## What is being asked
Arrange the text of the items below as a JSON list of strings, one string per line, leaving out blank lines. Leave the pictures out of the answer.

· · · · ·

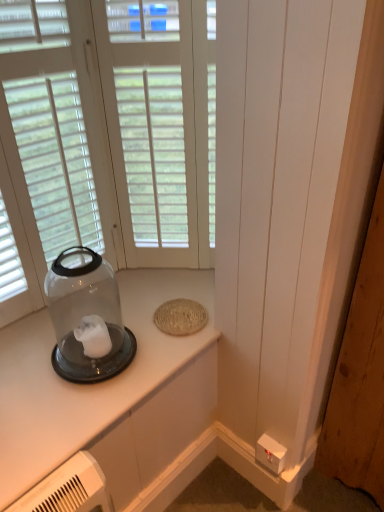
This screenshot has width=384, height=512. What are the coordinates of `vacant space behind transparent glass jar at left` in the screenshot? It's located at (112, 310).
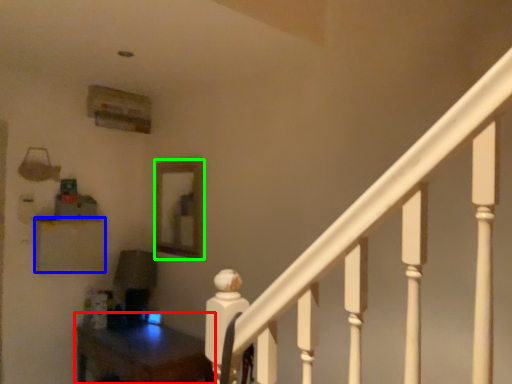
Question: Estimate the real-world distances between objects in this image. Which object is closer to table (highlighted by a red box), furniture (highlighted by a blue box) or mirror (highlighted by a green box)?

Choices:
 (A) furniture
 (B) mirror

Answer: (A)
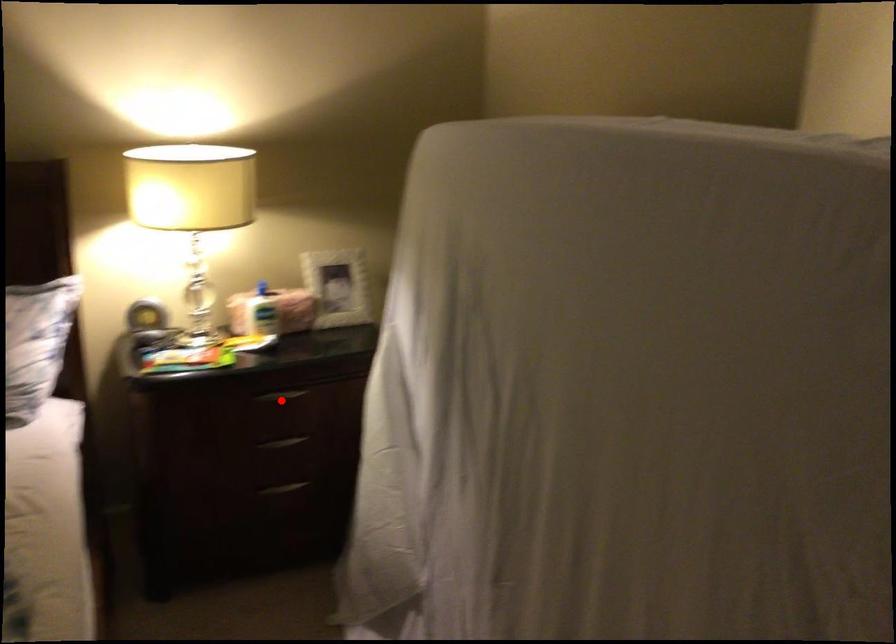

· · · · ·

## Answer space
[
  "This screenshot has width=384, height=512. What are the coordinates of `vacant space behind transparent glass jar at left` in the screenshot? It's located at (112, 310).",
  "Question: Estimate the real-world distances between objects in this image. Which object is closer to table (highlighted by a red box), furniture (highlighted by a blue box) or mirror (highlighted by a green box)?",
  "Choices:",
  " (A) furniture",
  " (B) mirror",
  "Answer: (A)"
]